— Job —
Show every line of the data below that includes the word "down".

— Given records —
_ _ _ _ _
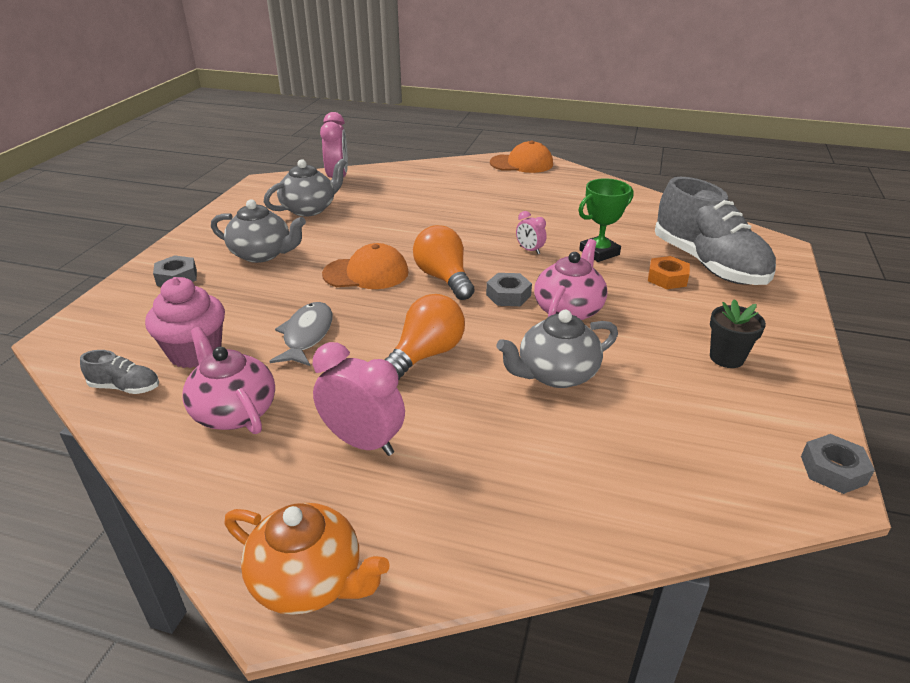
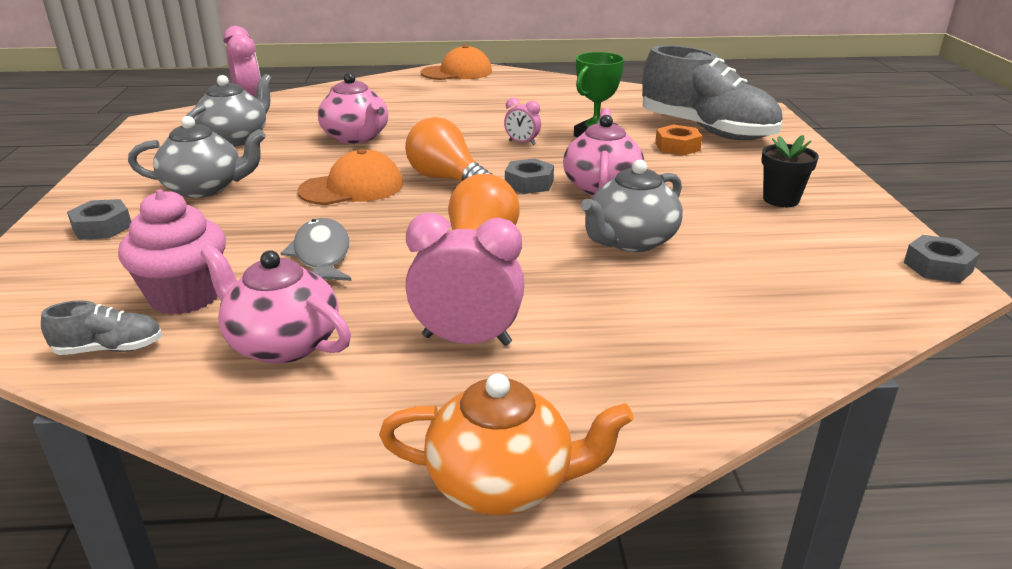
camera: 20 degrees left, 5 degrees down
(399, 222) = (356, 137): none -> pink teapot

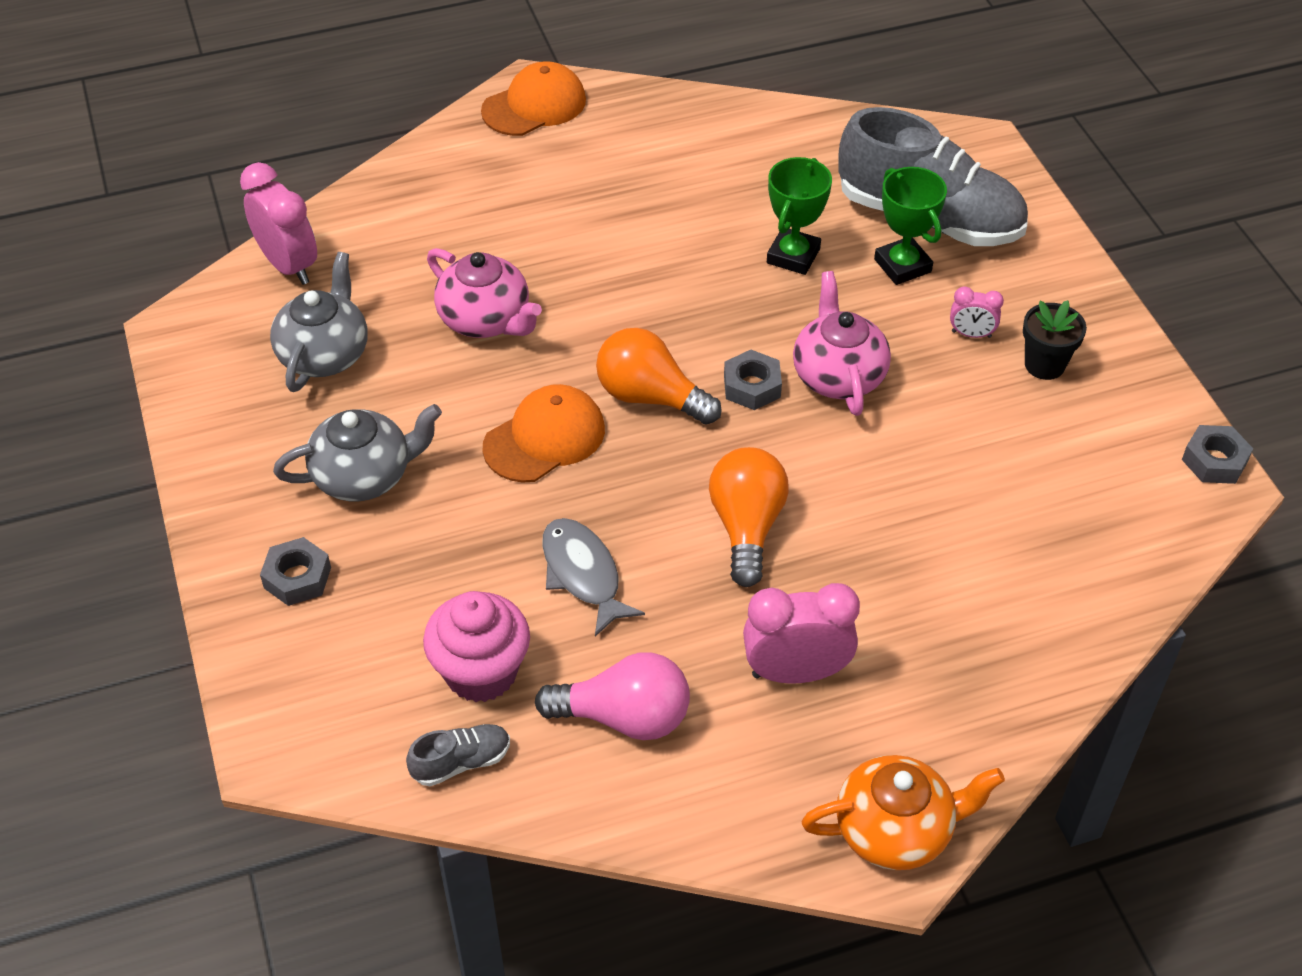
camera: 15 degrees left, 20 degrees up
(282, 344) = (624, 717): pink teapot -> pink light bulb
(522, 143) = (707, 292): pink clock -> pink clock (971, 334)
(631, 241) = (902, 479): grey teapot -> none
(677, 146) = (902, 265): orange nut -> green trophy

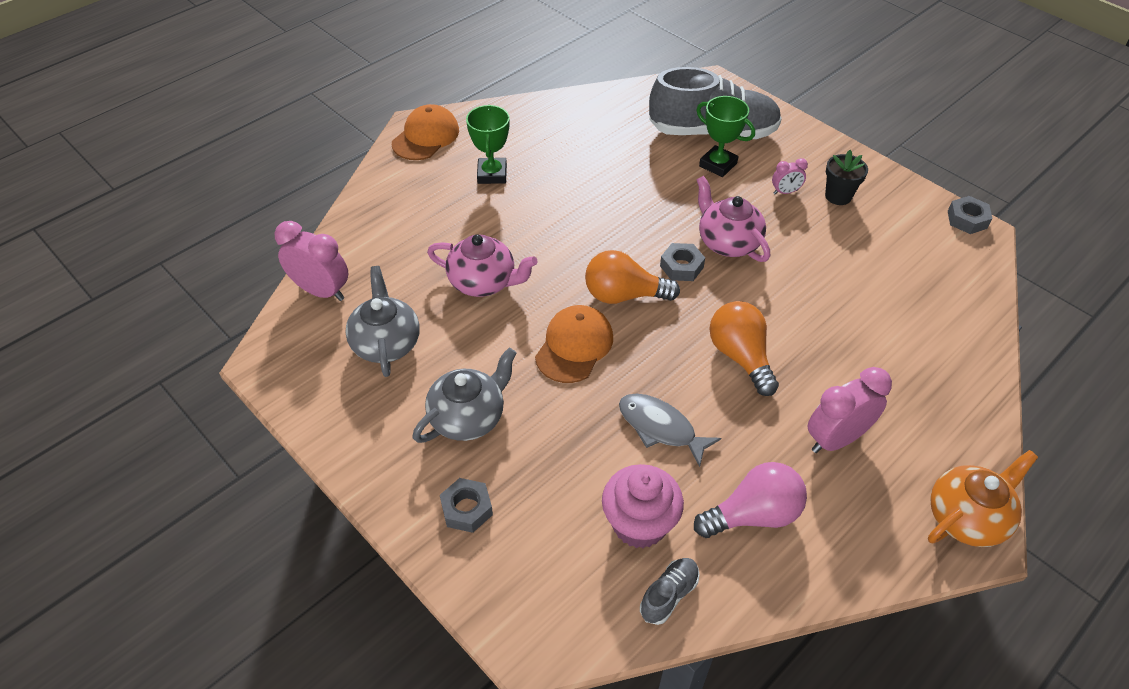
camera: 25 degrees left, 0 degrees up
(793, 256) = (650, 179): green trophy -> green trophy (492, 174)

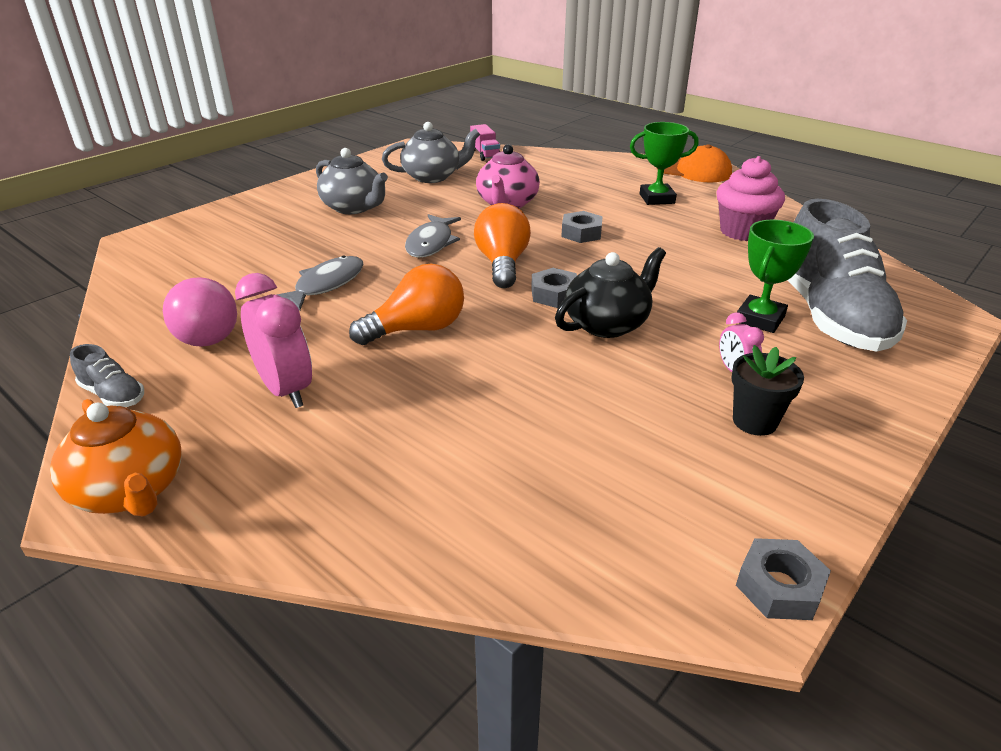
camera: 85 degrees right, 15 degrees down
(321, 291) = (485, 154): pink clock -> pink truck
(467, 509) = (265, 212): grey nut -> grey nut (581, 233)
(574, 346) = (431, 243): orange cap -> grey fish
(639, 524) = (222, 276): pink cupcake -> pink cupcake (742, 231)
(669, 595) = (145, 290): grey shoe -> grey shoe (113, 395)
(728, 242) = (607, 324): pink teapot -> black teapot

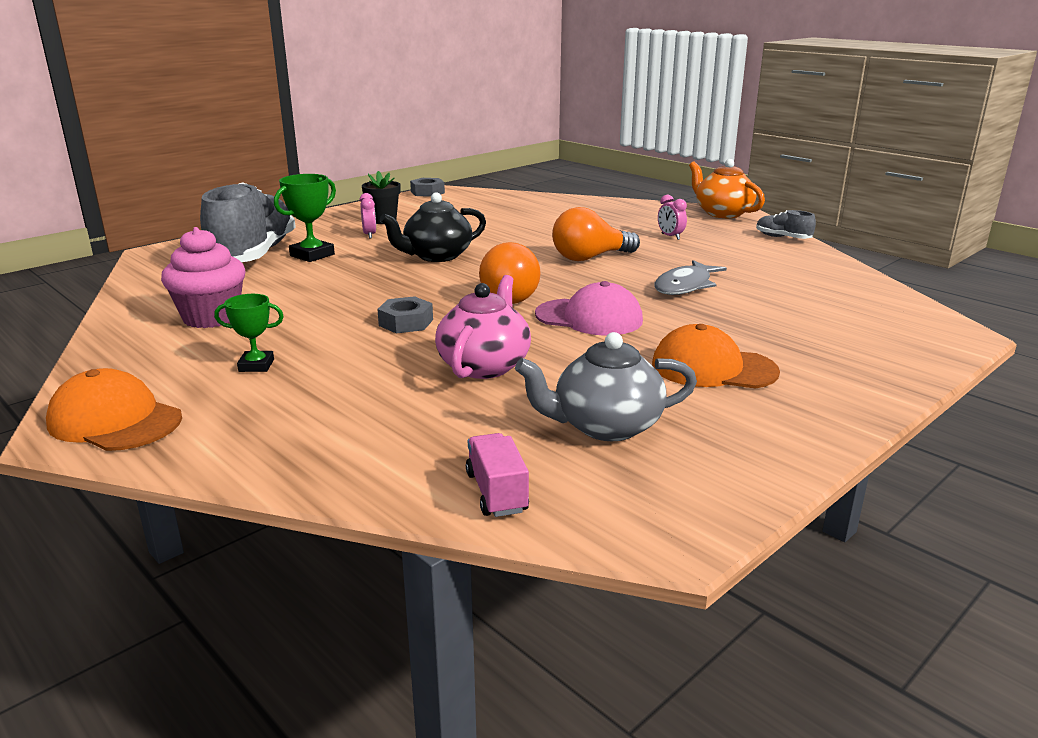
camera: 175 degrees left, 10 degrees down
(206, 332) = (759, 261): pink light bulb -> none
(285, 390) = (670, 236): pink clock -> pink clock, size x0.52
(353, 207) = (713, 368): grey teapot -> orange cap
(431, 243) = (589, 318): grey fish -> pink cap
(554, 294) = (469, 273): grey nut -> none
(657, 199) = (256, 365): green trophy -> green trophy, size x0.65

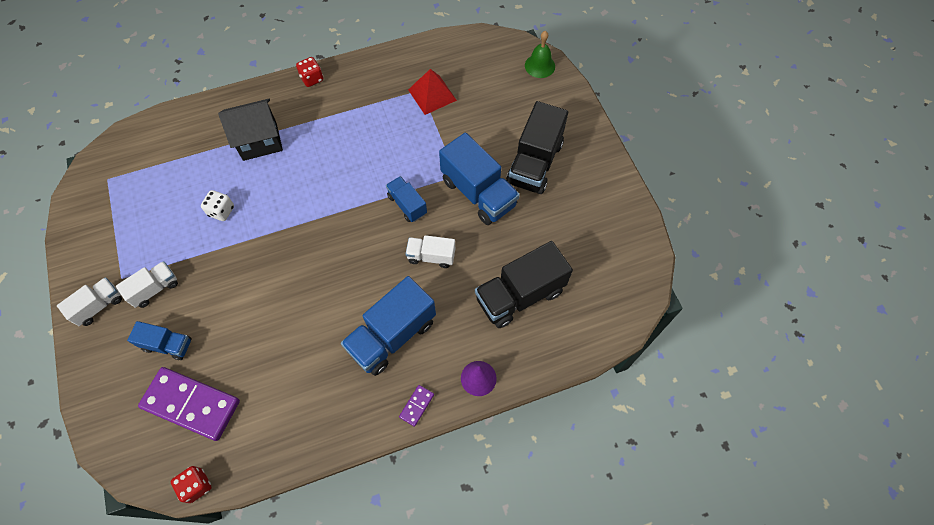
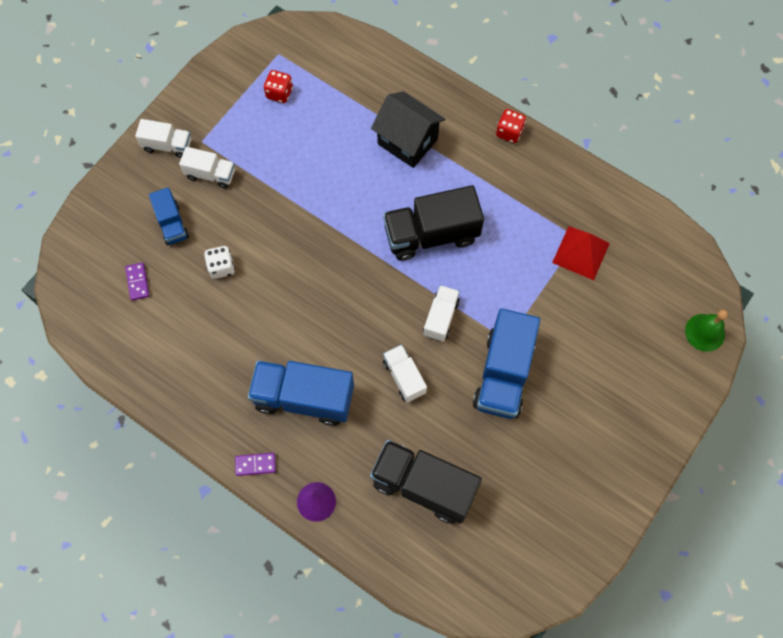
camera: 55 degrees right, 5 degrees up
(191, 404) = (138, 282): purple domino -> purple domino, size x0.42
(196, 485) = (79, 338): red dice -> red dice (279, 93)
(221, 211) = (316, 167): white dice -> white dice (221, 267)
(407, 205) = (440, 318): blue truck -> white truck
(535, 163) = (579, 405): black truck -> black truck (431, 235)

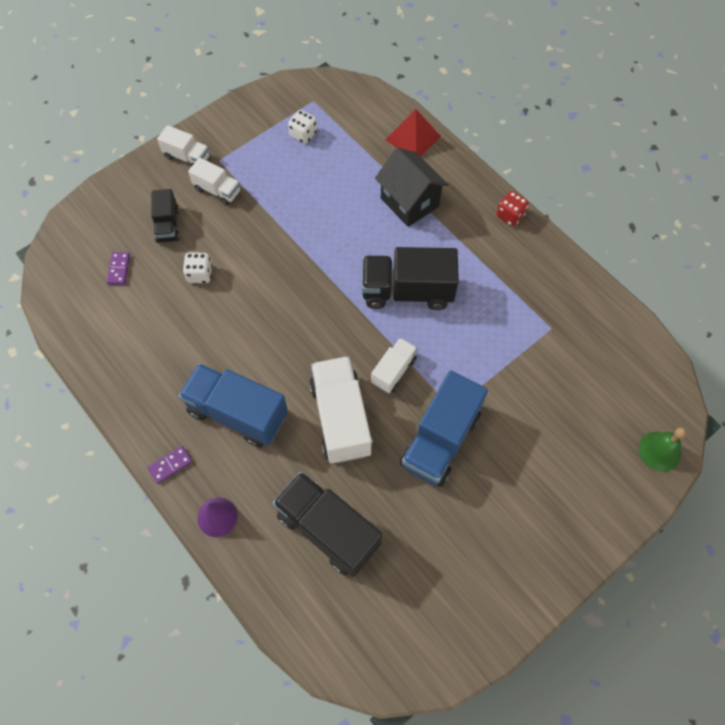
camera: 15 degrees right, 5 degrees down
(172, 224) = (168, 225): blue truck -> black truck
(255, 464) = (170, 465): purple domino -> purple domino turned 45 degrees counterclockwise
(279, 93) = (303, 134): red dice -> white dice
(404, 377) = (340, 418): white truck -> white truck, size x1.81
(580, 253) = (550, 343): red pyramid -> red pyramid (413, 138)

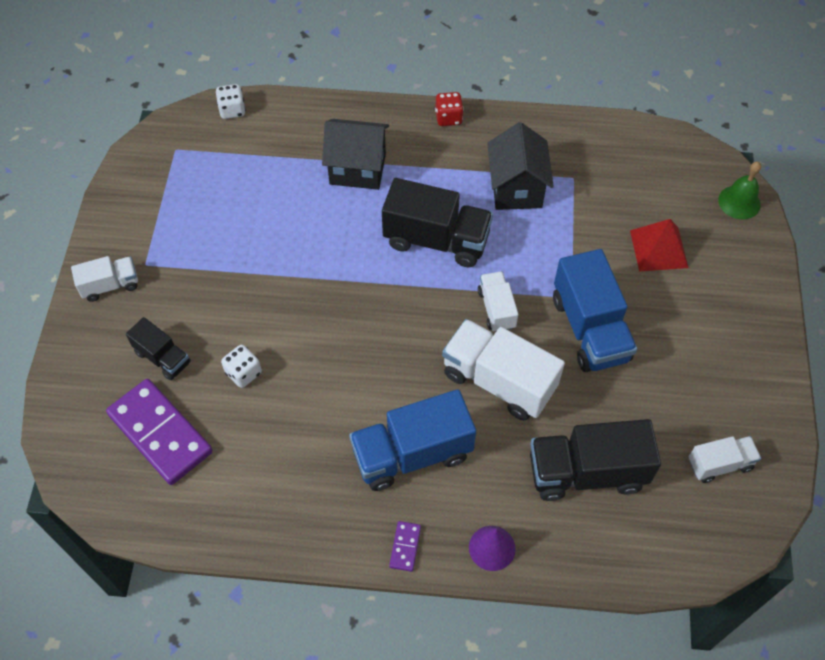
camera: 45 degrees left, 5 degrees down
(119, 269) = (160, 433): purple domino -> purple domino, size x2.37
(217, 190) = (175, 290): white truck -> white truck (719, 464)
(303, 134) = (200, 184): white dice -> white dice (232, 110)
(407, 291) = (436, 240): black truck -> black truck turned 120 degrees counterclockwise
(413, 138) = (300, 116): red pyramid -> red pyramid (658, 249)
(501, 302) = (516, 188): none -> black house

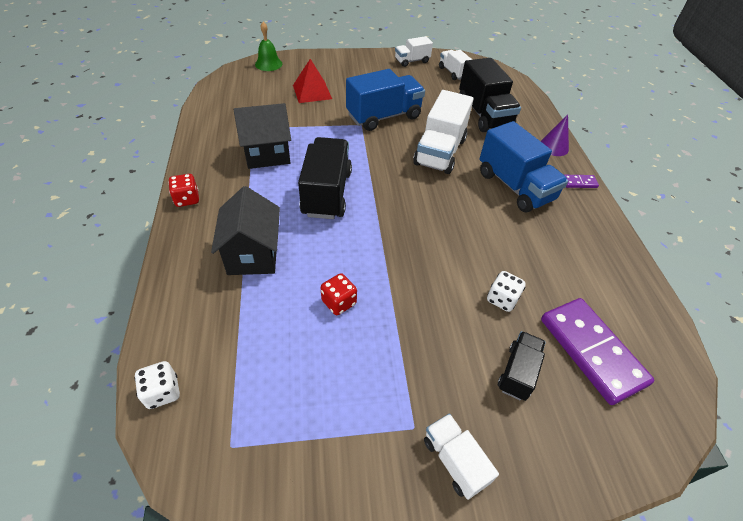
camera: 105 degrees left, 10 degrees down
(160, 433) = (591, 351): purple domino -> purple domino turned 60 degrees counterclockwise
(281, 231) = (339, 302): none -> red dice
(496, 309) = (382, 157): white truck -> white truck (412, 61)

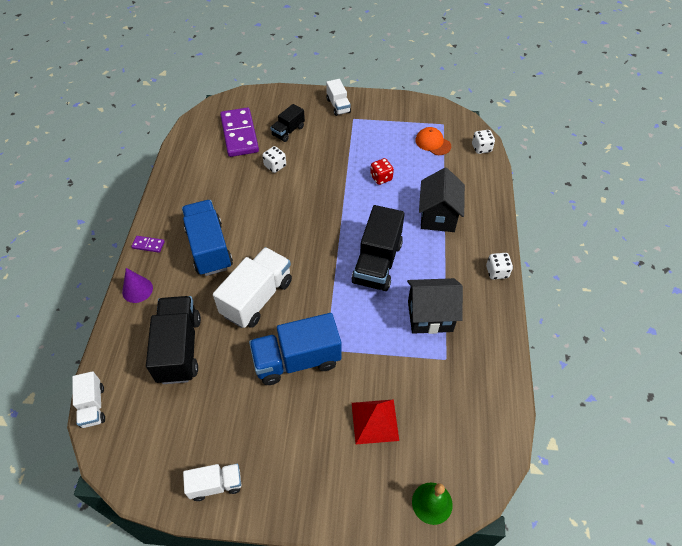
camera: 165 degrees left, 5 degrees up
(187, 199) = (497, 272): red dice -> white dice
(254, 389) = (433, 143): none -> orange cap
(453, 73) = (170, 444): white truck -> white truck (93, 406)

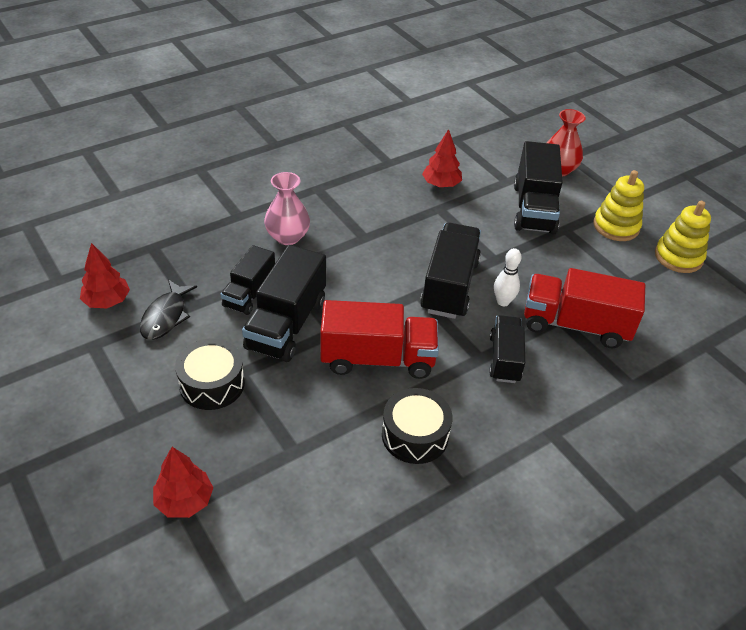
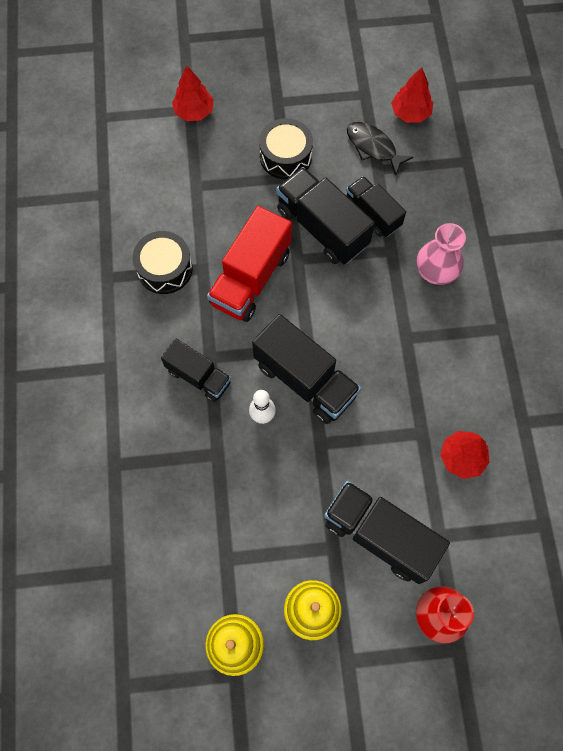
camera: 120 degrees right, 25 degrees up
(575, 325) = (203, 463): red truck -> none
_ _ _ _ _
— Output of the task —
camera: 20 degrees left, 5 degrees down
camera: 85 degrees right, 15 degrees down
camera: 175 degrees left, 10 degrees down
camera: 15 degrees right, 5 degrees down
camera: 45 degrees left, 5 degrees down
camera: 105 degrees left, 10 degrees down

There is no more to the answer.